[What you are asked to do]: Which lines below contain "degrees"? Pull them out.

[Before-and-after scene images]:
((

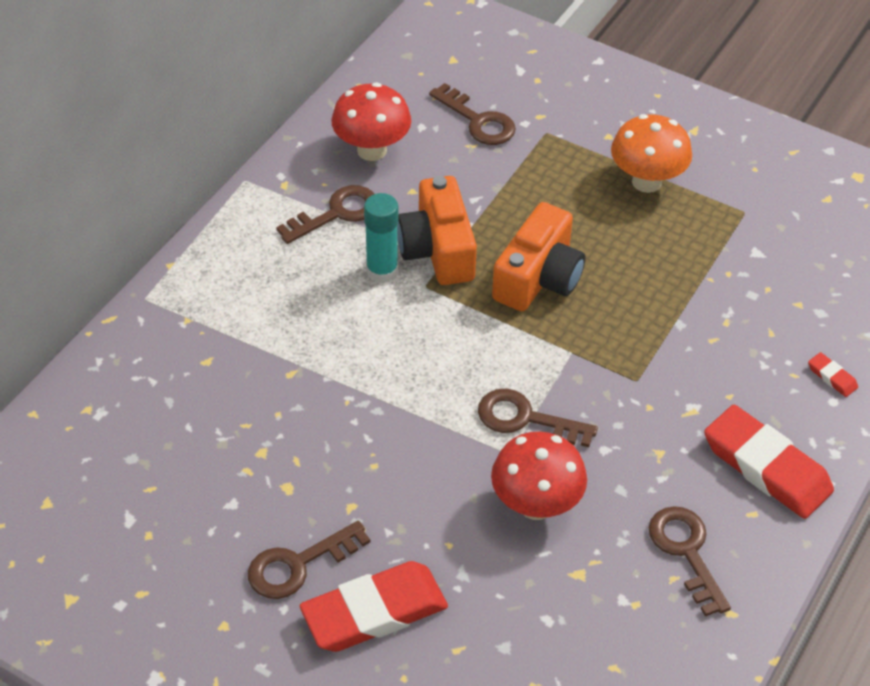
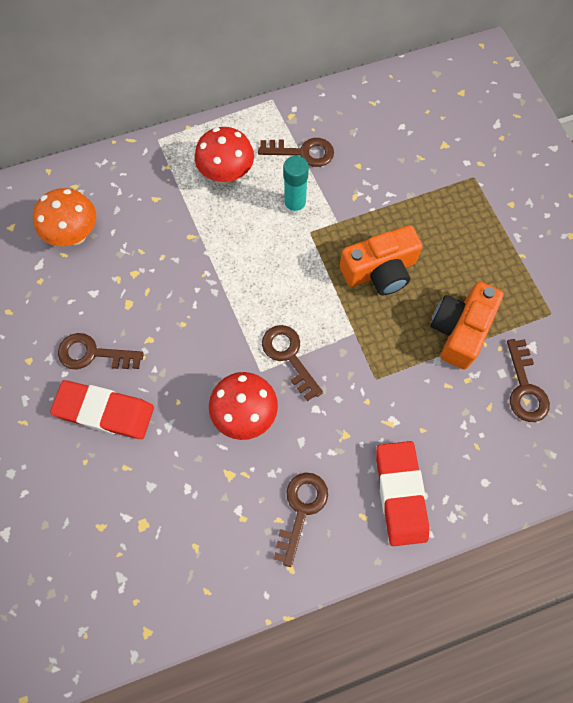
camera: 40 degrees right, 20 degrees up
(372, 150) = (359, 124): red mushroom -> red mushroom (227, 175)
(437, 249) = (338, 213): orange camera -> orange camera (459, 330)
(478, 121) = (439, 143): brown key -> brown key (524, 388)
(646, 182) = (506, 251): orange mushroom -> orange mushroom (75, 235)
(832, 377) = (500, 466): red eraser -> none

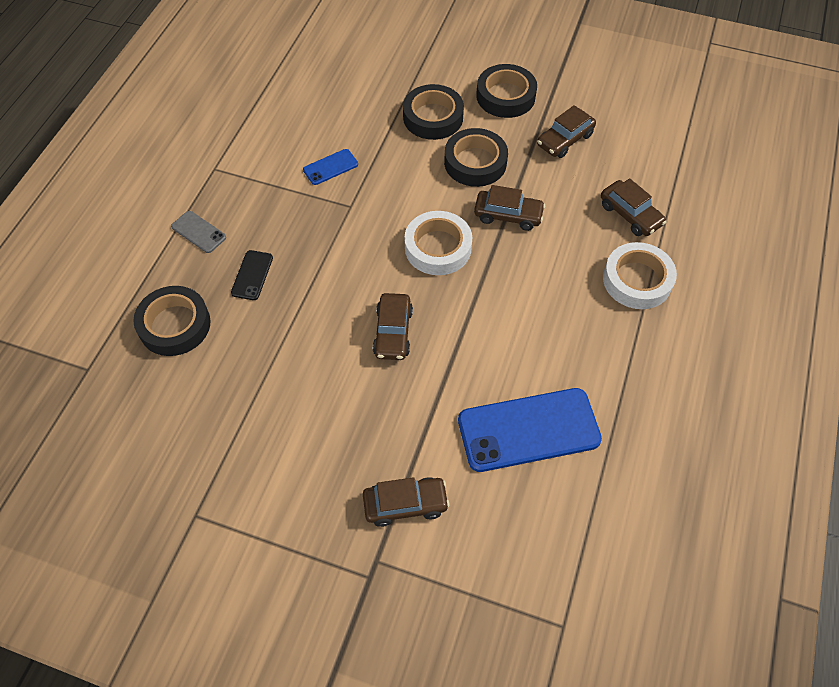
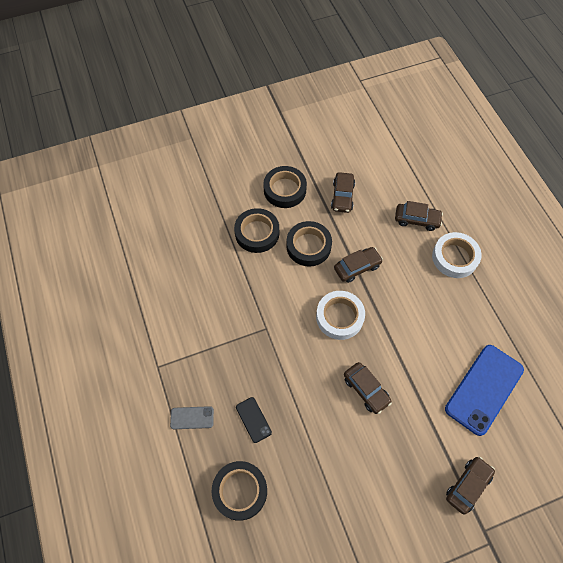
camera: 40 degrees left, 5 degrees up
(330, 167) = (229, 311): blue phone -> none

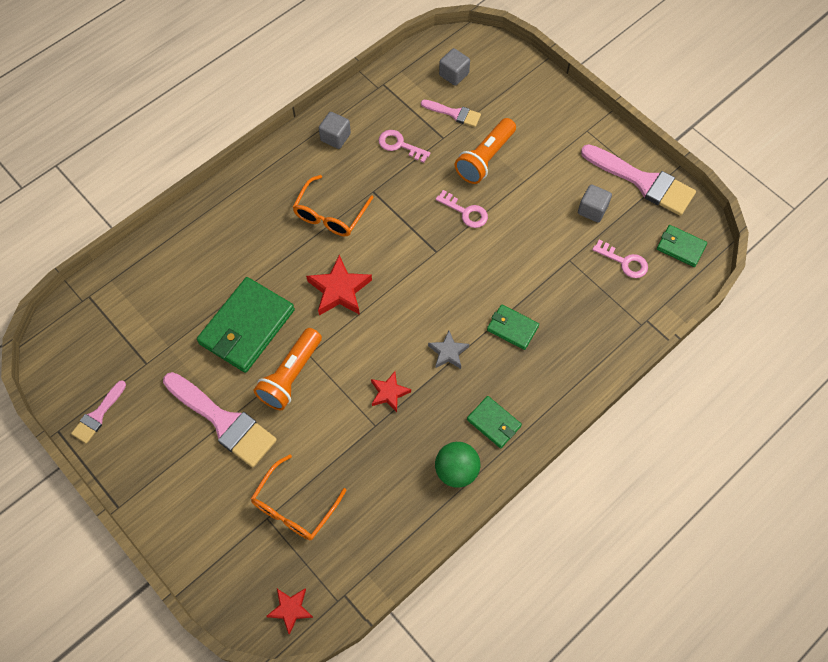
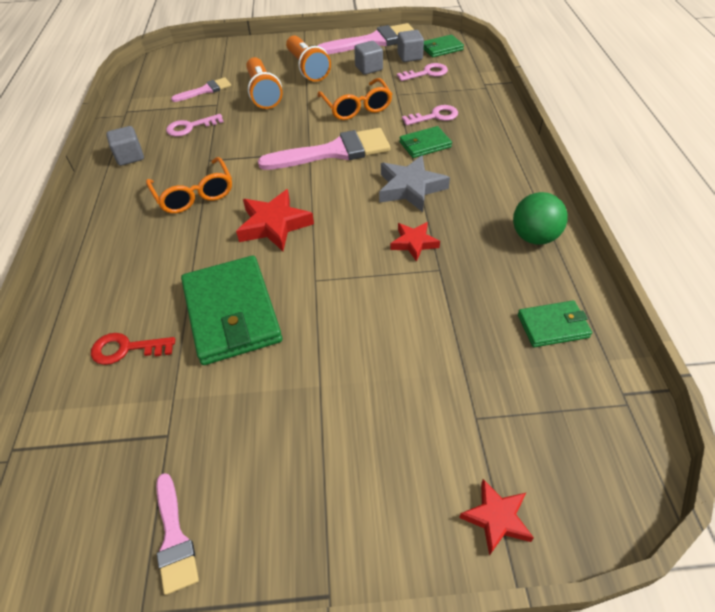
camera: 50 degrees left, 15 degrees down
(181, 293) = (126, 349): none -> red key
(223, 421) = (319, 395): pink brush -> pink brush (334, 152)
(290, 609) = (614, 458): red star -> red star (496, 518)
(291, 375) = (324, 305): orange flashlight -> orange flashlight (307, 68)
(294, 507) = (481, 383): orange glasses -> orange glasses (356, 107)
(448, 352) = (410, 188): grey star -> grey star, size x1.63
(454, 74) = (174, 76): grey cube -> grey cube (410, 56)
(465, 212) = (294, 122): pink key -> pink key (435, 116)
(494, 423) = (504, 193): green wallet -> green wallet (553, 326)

))

[Problem solution]:
camera: 40 degrees right, 20 degrees up
camera: 40 degrees left, 5 degrees up
camera: 50 degrees left, 15 degrees down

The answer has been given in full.